Data records:
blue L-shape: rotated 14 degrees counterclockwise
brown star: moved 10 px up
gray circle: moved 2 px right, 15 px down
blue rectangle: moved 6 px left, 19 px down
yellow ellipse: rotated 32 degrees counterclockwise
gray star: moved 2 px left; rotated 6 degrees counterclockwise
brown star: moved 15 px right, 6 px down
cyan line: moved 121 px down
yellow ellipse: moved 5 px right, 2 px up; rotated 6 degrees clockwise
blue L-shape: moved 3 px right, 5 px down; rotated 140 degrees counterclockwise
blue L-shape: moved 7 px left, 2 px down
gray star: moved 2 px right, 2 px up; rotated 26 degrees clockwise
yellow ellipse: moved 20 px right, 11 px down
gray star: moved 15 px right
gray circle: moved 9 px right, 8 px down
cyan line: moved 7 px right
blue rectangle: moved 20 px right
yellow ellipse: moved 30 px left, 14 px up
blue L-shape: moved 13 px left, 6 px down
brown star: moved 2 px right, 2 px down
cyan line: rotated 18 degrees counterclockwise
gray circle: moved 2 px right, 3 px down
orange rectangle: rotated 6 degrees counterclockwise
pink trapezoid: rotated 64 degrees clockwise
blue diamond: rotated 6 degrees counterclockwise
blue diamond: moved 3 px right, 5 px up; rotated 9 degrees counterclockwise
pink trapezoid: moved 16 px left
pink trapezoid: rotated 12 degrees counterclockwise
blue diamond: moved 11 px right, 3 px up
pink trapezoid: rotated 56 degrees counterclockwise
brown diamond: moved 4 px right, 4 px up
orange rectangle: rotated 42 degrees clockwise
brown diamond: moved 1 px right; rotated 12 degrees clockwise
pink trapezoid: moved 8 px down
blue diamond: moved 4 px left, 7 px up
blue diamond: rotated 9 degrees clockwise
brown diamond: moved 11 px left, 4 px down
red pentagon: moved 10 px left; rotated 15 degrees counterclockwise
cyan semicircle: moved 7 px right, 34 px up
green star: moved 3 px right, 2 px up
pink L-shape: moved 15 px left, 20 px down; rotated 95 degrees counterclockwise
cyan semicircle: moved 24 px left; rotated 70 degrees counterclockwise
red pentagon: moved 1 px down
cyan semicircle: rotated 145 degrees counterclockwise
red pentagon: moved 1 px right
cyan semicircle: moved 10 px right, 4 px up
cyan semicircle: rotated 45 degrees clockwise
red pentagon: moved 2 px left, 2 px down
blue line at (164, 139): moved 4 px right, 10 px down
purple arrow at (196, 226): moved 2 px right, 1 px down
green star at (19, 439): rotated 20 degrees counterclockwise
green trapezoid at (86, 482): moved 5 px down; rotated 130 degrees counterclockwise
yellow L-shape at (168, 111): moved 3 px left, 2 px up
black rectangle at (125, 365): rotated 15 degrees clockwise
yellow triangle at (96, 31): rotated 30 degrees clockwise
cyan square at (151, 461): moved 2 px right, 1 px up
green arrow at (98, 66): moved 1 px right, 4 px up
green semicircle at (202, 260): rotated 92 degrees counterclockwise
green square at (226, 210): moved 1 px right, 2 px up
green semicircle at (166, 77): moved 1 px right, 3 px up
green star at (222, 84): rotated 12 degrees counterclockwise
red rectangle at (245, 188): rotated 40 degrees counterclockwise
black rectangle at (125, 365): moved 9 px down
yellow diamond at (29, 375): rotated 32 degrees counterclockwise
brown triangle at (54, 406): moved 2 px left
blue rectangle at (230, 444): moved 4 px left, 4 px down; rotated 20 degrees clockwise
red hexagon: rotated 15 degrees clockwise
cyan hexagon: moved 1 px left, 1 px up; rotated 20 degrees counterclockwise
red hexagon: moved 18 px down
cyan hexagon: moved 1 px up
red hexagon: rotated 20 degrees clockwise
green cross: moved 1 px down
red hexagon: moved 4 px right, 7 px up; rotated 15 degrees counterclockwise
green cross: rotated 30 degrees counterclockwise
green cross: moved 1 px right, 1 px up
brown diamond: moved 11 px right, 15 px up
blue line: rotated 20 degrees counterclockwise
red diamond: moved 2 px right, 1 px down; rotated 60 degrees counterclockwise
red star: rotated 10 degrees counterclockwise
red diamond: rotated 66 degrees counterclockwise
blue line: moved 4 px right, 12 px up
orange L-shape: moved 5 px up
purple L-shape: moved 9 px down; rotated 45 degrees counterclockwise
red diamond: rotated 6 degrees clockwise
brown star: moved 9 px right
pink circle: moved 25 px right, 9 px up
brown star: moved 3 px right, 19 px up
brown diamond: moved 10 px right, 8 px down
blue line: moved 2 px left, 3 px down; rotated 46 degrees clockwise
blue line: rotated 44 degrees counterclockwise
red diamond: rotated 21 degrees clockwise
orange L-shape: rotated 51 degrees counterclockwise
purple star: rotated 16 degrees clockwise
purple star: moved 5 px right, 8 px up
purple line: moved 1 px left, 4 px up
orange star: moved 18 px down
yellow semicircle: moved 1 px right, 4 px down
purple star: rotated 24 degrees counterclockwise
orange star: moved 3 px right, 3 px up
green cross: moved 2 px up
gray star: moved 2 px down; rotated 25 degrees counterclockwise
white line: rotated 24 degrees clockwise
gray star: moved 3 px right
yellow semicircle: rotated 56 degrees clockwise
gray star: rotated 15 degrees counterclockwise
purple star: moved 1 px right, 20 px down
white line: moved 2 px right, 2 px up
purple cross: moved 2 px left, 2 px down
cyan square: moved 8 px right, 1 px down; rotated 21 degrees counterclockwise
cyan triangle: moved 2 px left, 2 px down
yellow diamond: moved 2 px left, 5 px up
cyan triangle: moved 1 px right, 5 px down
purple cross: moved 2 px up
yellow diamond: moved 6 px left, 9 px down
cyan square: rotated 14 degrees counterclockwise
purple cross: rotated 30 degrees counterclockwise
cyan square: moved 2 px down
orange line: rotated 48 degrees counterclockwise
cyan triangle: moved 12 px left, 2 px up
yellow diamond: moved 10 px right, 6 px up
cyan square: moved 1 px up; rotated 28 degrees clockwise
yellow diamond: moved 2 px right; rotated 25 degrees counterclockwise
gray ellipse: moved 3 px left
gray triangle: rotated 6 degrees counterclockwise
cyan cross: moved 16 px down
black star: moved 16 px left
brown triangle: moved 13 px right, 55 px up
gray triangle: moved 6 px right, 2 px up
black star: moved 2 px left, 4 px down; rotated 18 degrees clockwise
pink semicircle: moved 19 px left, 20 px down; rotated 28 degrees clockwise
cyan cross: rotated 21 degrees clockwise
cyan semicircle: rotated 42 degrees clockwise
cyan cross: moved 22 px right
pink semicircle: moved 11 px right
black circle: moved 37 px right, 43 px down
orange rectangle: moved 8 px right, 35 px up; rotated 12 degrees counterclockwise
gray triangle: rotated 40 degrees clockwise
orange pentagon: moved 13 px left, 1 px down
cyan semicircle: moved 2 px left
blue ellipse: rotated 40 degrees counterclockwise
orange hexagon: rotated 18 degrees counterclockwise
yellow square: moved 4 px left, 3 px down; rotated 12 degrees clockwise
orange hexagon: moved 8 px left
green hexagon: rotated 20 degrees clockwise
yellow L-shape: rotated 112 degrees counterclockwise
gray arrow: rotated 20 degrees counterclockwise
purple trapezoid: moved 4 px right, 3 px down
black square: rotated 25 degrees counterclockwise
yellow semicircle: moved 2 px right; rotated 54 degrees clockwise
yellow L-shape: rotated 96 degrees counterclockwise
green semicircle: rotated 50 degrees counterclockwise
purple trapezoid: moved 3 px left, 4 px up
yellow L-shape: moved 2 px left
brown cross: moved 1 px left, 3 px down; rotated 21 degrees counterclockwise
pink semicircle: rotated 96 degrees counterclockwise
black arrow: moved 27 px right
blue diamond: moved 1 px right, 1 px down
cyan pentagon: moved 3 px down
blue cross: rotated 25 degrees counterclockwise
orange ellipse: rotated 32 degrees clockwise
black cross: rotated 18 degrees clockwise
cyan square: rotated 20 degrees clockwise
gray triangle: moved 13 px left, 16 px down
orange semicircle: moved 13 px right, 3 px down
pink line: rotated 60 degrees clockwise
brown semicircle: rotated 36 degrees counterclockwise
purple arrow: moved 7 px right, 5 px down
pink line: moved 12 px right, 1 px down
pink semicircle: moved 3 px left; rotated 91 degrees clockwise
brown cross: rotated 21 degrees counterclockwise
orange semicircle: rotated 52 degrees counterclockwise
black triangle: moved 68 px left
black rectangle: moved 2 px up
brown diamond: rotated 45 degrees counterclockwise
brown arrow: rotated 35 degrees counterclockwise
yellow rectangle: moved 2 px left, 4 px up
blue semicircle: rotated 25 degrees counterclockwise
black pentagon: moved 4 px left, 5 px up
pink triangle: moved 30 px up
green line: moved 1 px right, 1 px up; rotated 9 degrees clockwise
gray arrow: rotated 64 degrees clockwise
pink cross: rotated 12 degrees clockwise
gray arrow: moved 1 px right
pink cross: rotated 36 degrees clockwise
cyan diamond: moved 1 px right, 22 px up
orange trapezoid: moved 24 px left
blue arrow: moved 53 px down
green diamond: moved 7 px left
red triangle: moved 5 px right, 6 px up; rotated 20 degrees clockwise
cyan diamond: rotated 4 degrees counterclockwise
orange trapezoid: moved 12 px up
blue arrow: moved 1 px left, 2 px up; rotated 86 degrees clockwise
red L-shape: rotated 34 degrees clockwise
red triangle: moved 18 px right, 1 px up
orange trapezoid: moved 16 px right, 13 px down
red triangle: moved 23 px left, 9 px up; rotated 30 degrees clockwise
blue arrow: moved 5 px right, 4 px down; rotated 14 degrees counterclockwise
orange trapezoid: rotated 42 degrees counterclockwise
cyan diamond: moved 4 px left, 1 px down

Exercise prompt: Copy the listing from its first line through the line that holds "pink L-shape: moved", inclusive, and swap every "px" for "pixels", leaving everything else unchanged.

Response to the exercise:
blue L-shape: rotated 14 degrees counterclockwise
brown star: moved 10 pixels up
gray circle: moved 2 pixels right, 15 pixels down
blue rectangle: moved 6 pixels left, 19 pixels down
yellow ellipse: rotated 32 degrees counterclockwise
gray star: moved 2 pixels left; rotated 6 degrees counterclockwise
brown star: moved 15 pixels right, 6 pixels down
cyan line: moved 121 pixels down
yellow ellipse: moved 5 pixels right, 2 pixels up; rotated 6 degrees clockwise
blue L-shape: moved 3 pixels right, 5 pixels down; rotated 140 degrees counterclockwise
blue L-shape: moved 7 pixels left, 2 pixels down
gray star: moved 2 pixels right, 2 pixels up; rotated 26 degrees clockwise
yellow ellipse: moved 20 pixels right, 11 pixels down
gray star: moved 15 pixels right
gray circle: moved 9 pixels right, 8 pixels down
cyan line: moved 7 pixels right
blue rectangle: moved 20 pixels right
yellow ellipse: moved 30 pixels left, 14 pixels up
blue L-shape: moved 13 pixels left, 6 pixels down
brown star: moved 2 pixels right, 2 pixels down
cyan line: rotated 18 degrees counterclockwise
gray circle: moved 2 pixels right, 3 pixels down
orange rectangle: rotated 6 degrees counterclockwise
pink trapezoid: rotated 64 degrees clockwise
blue diamond: rotated 6 degrees counterclockwise
blue diamond: moved 3 pixels right, 5 pixels up; rotated 9 degrees counterclockwise
pink trapezoid: moved 16 pixels left
pink trapezoid: rotated 12 degrees counterclockwise
blue diamond: moved 11 pixels right, 3 pixels up
pink trapezoid: rotated 56 degrees counterclockwise
brown diamond: moved 4 pixels right, 4 pixels up
orange rectangle: rotated 42 degrees clockwise
brown diamond: moved 1 pixels right; rotated 12 degrees clockwise
pink trapezoid: moved 8 pixels down
blue diamond: moved 4 pixels left, 7 pixels up
blue diamond: rotated 9 degrees clockwise
brown diamond: moved 11 pixels left, 4 pixels down
red pentagon: moved 10 pixels left; rotated 15 degrees counterclockwise
cyan semicircle: moved 7 pixels right, 34 pixels up
green star: moved 3 pixels right, 2 pixels up
pink L-shape: moved 15 pixels left, 20 pixels down; rotated 95 degrees counterclockwise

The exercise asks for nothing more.